Give back a single number: the count of lines in the data that contain the string "blanc".

————

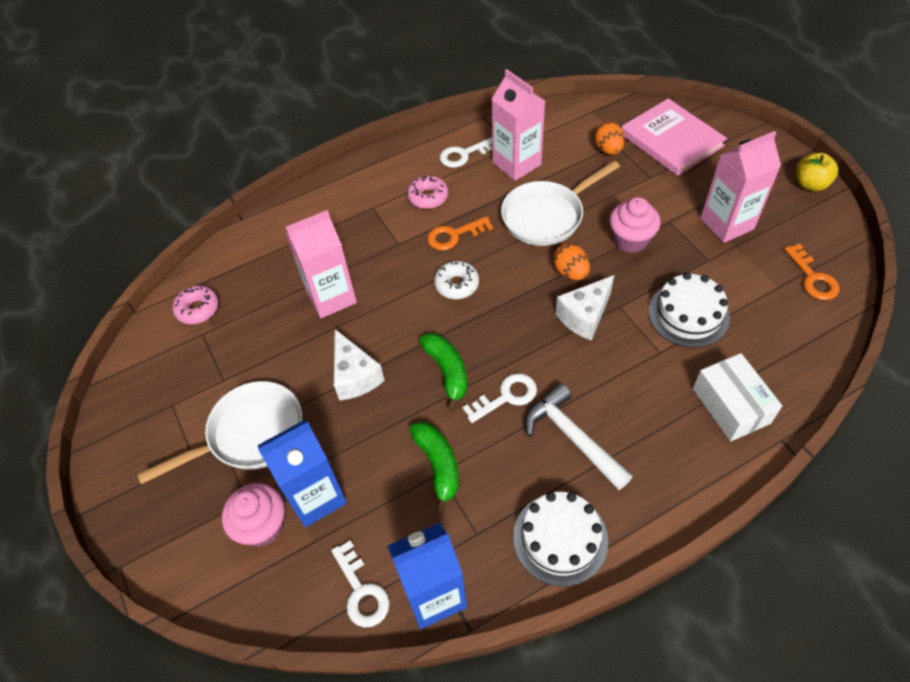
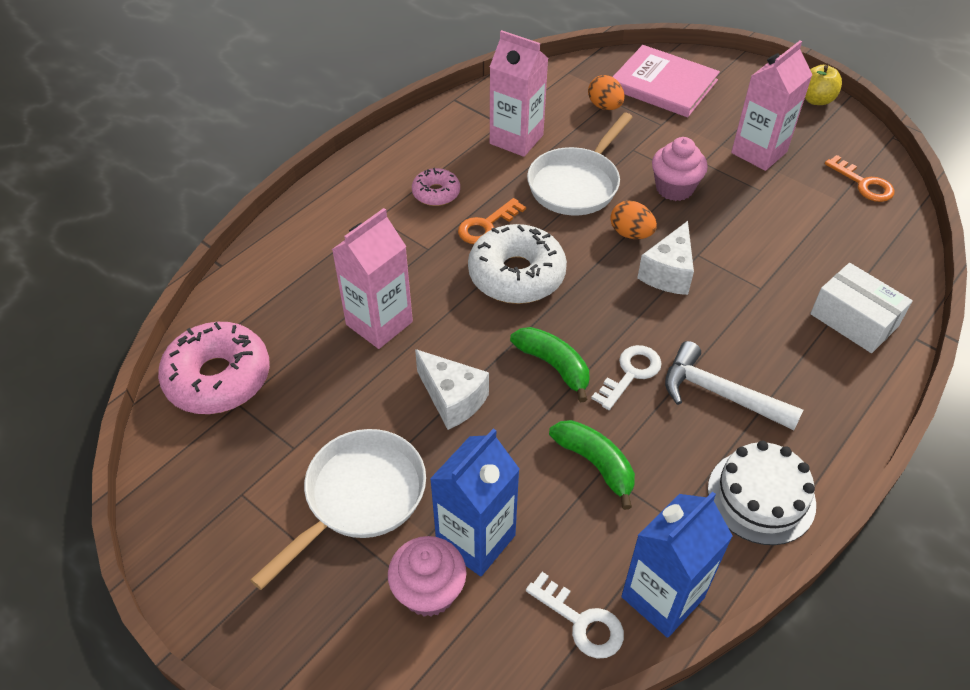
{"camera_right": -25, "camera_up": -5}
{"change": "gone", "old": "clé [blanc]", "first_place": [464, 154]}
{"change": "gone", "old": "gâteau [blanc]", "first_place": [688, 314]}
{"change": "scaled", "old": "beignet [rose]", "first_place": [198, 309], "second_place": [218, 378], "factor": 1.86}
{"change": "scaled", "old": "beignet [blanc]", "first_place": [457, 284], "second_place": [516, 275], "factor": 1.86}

————

▸ **Reply to the task**: 3